_TASK DESCRIPTION_. What lines in the records below contain the string "right"? Copy every one.

_DATA_.
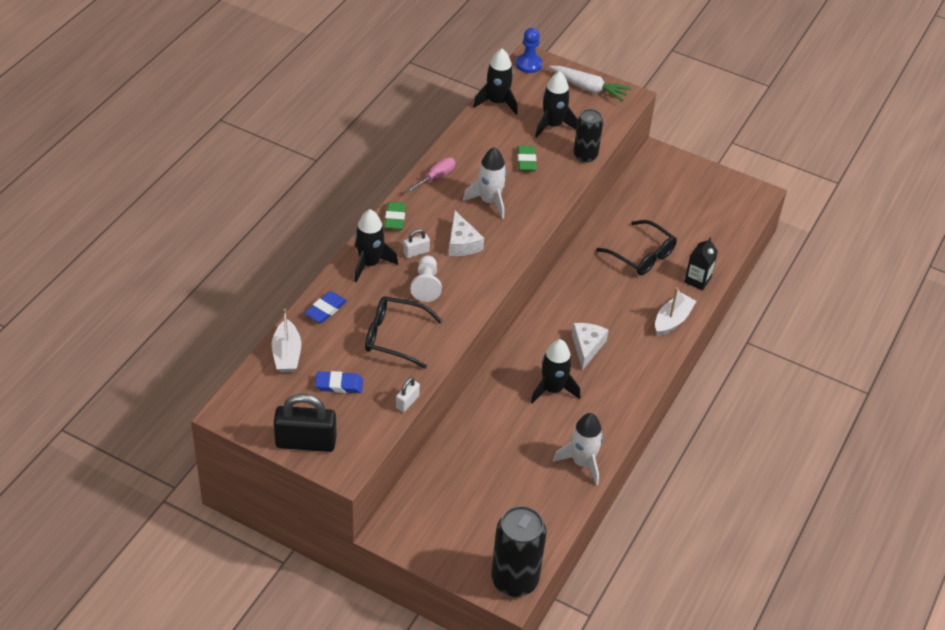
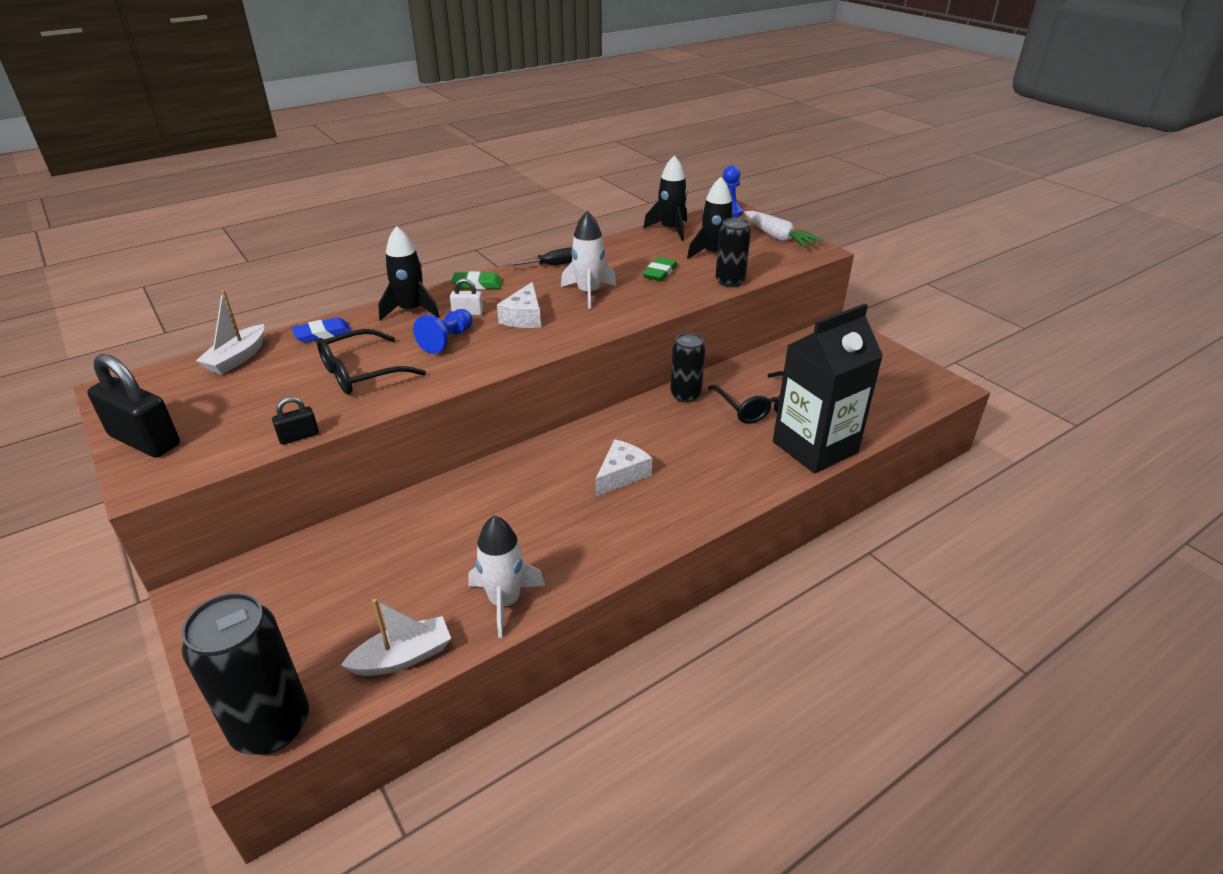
camera: 30 degrees right, 10 degrees down
blue eraser [315,371,363,393] -> none
black glasses [365,296,442,369] -> black glasses turned 75 degrees counterclockwise [317,329,426,395]
green eraser [384,202,406,230] -> green eraser turned 60 degrees clockwise [451,272,503,289]
white padlock [396,377,420,412] -> black padlock [272,397,319,445]
pink screwdriver [406,157,455,193] -> black screwdriver [506,248,572,267]
white pawn [411,255,442,302] -> blue pawn [413,309,472,354]
black rocket [531,339,580,404] -> none
white boat [655,287,696,336] -> white boat moved to [341,599,451,676]
black carton [684,237,718,291] -> black carton [773,304,883,473], size x2.19
none -> black can [670,333,705,403]

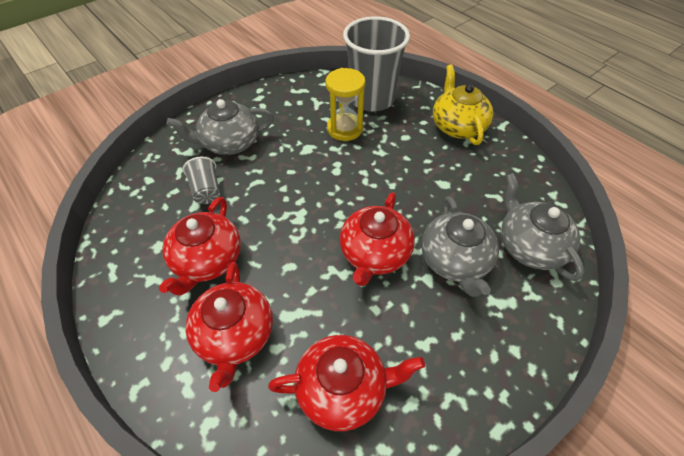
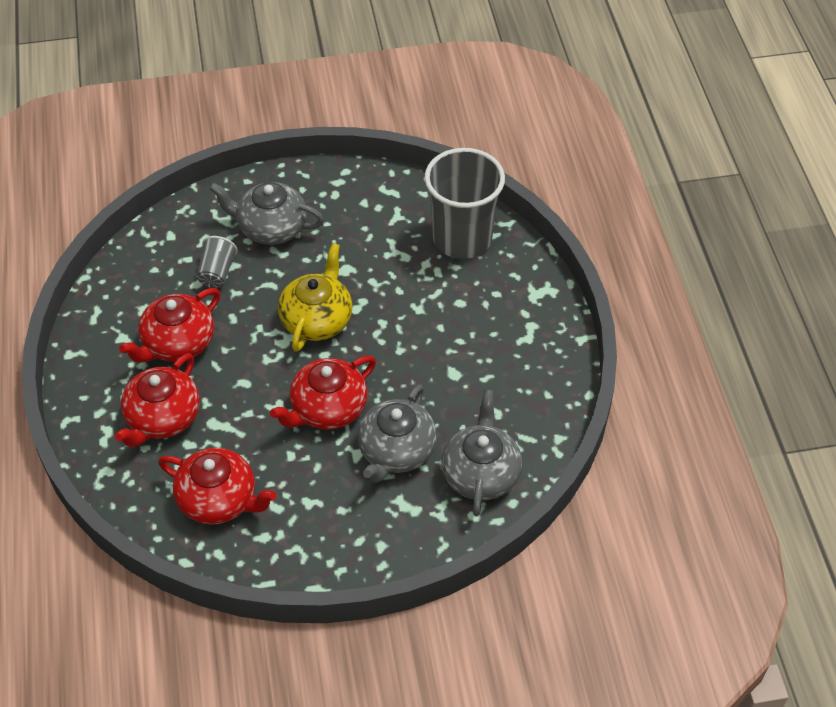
camera: 30 degrees right, 0 degrees up
yellow hourglass [325,68,366,141] -> none
yellow teapot [433,64,493,145] -> yellow teapot moved to [278,243,352,352]

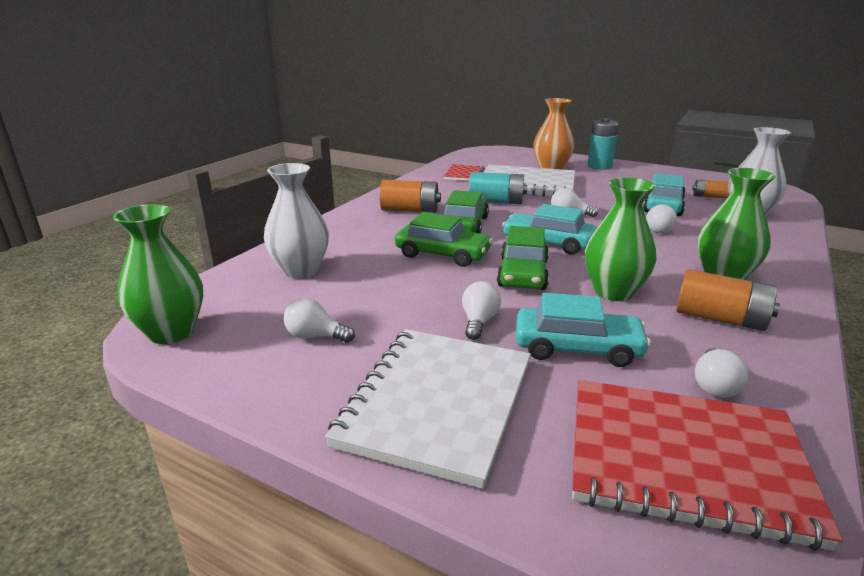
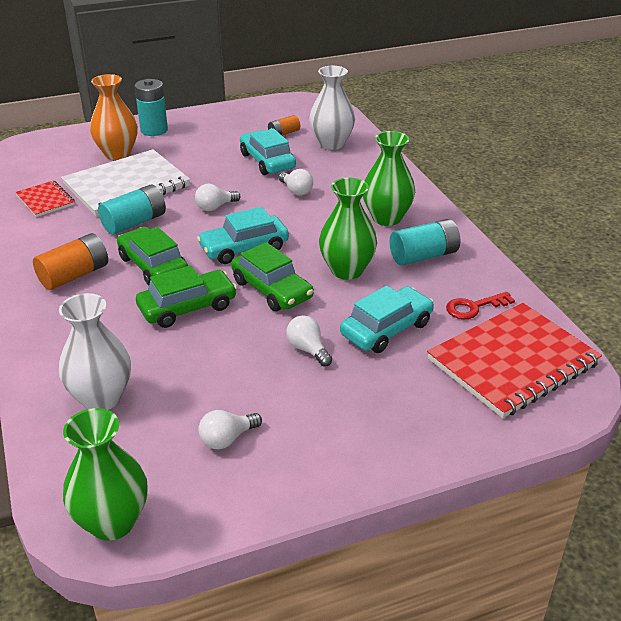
camera: 50 degrees left, 10 degrees up
white notebook [325,329,531,489] -> none
orange battery [676,269,780,331] -> turquoise battery [389,219,460,265]
white light bulb [695,348,749,398] -> red key [446,292,515,319]

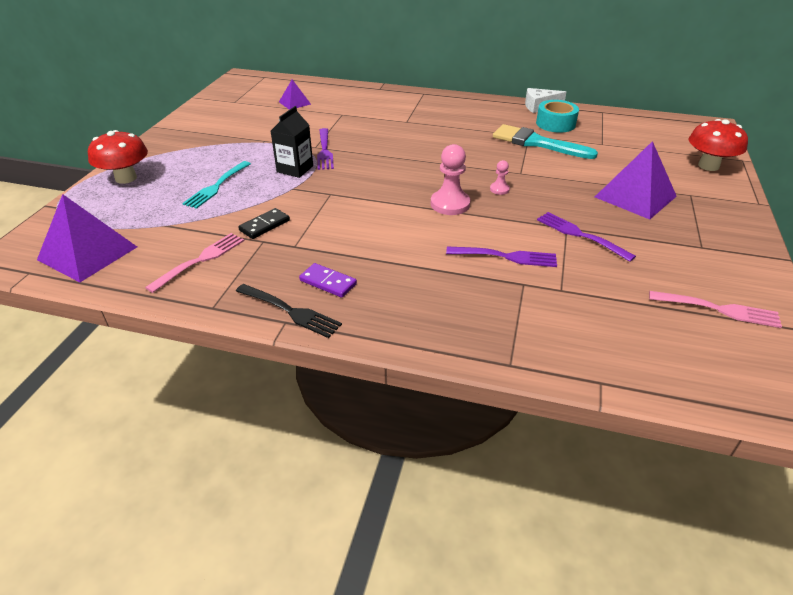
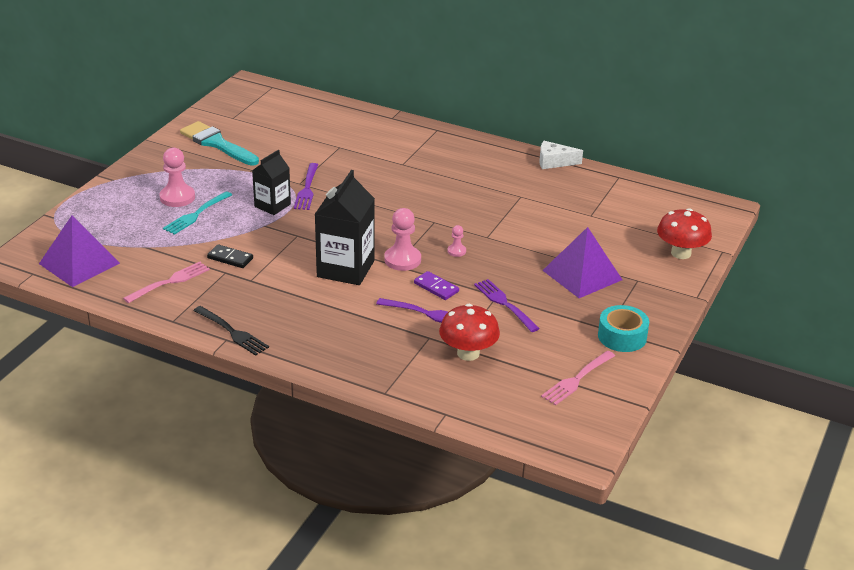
camera: 10 degrees right, 5 degrees down
red mushroom [88,130,148,184] -> red mushroom moved to [439,304,500,361]
black domino [238,208,290,239] -> black domino turned 60 degrees clockwise [207,244,253,268]
purple pyramid [279,79,311,110] -> none
purple domino [299,263,357,298] -> purple domino moved to [414,271,459,300]
turquoise brush [493,124,598,159] -> turquoise brush moved to [180,121,259,166]
turquoise tape [536,100,579,133] -> turquoise tape moved to [598,305,649,352]
pink fork [649,291,782,328] -> pink fork turned 105 degrees clockwise [541,351,615,405]
none -> pink pawn [160,148,195,207]
none -> black carton [314,170,375,285]

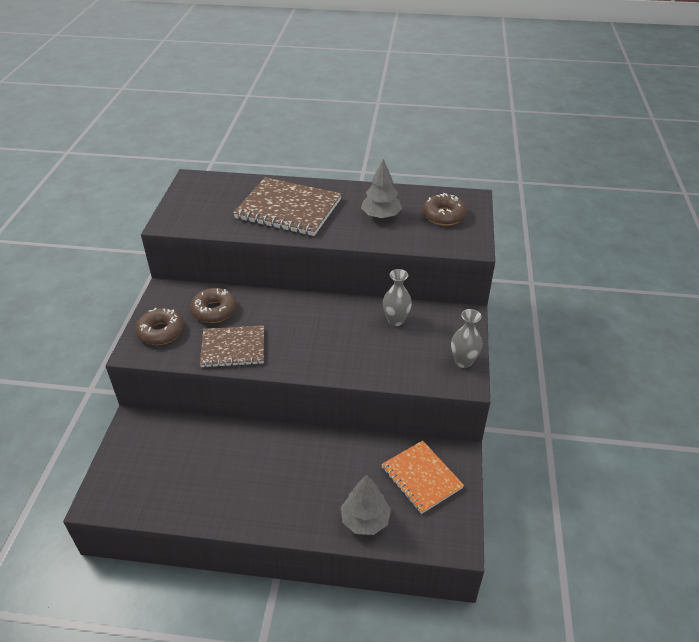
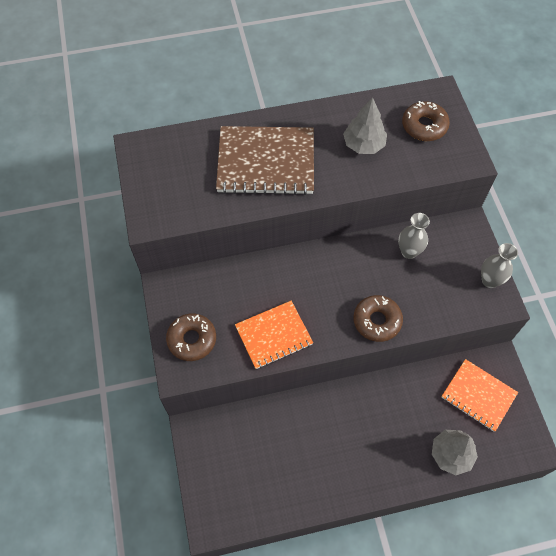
camera: 20 degrees left, 20 degrees up
brown donut [190,288,237,323] -> brown donut moved to [353,295,403,342]
brown notebook [200,325,264,368] -> orange notebook [235,301,313,369]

_THE COMPLETED TASK_.
camera: 30 degrees right, 10 degrees down
camera: 30 degrees right, 0 degrees up
camera: 10 degrees right, 5 degrees down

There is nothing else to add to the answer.